━━━ Data in this exercise ━━━
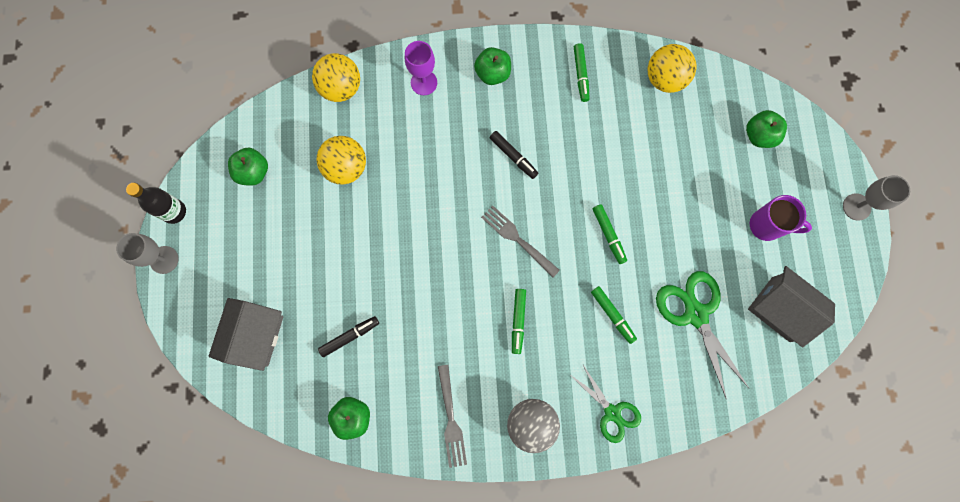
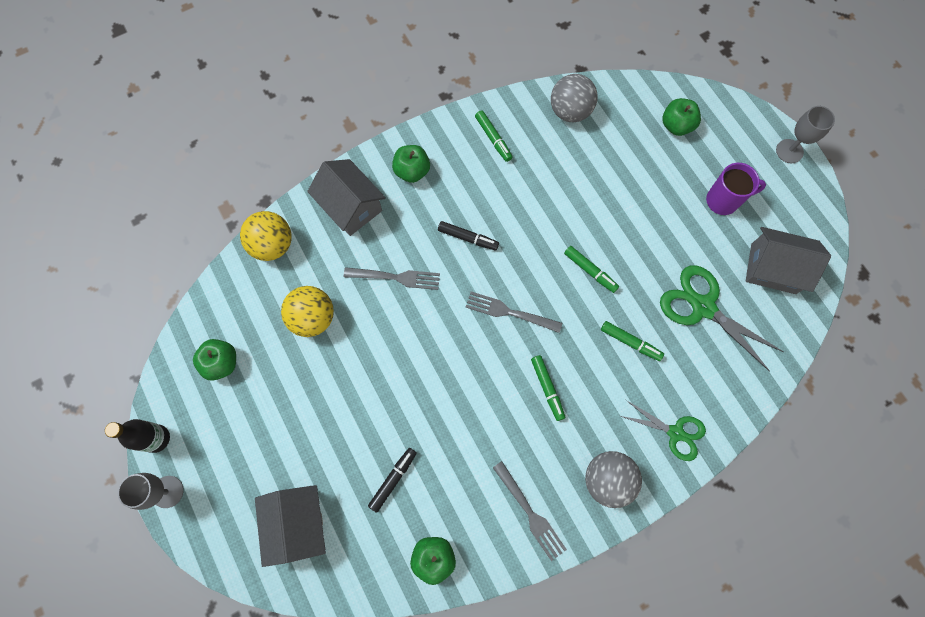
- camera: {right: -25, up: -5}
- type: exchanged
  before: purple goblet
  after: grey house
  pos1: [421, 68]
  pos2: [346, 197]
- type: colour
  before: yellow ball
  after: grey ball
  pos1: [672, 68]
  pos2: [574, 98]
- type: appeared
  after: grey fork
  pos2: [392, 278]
━━━
■ Instructions to follow ■
What's needed is an exact retyping of the records, pictures excluded.

■ Exercise solution ■
- camera: {right: -25, up: -5}
- type: exchanged
  before: purple goblet
  after: grey house
  pos1: [421, 68]
  pos2: [346, 197]
- type: colour
  before: yellow ball
  after: grey ball
  pos1: [672, 68]
  pos2: [574, 98]
- type: appeared
  after: grey fork
  pos2: [392, 278]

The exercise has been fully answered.